[What the exercise asks] With the pictures removed, write out the full listing below exactly.

[Supplied information]
------------

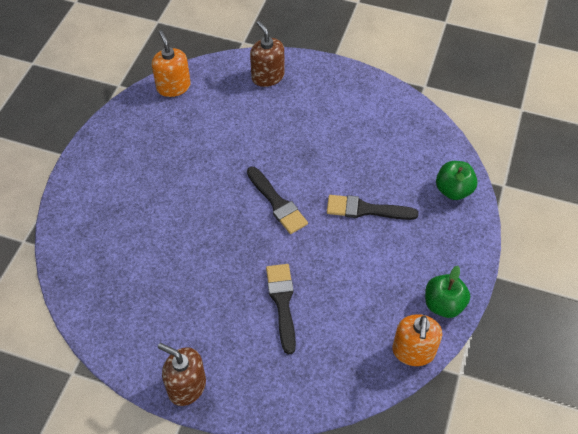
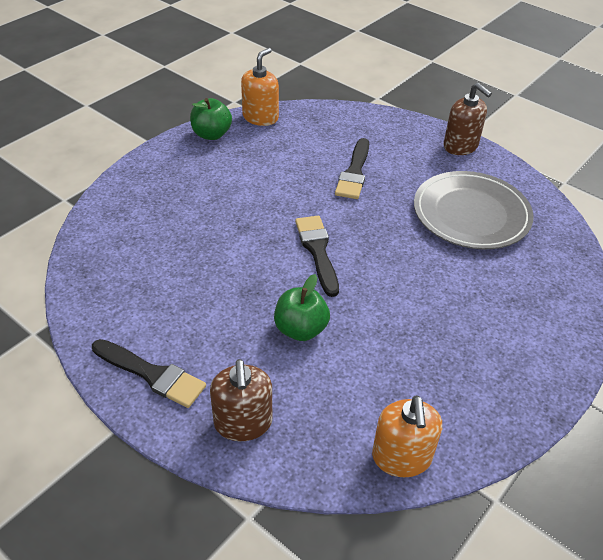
camera: 160 degrees left, 10 degrees down
(161, 288) = (471, 214): none -> grey plate
(366, 210) = (225, 217): black brush -> black brush (152, 374)
(453, 190) = (120, 207): green apple -> green apple (301, 329)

------------

[Output below]
camera: 160 degrees left, 10 degrees down
(161, 288) = (471, 214): none -> grey plate
(366, 210) = (225, 217): black brush -> black brush (152, 374)
(453, 190) = (120, 207): green apple -> green apple (301, 329)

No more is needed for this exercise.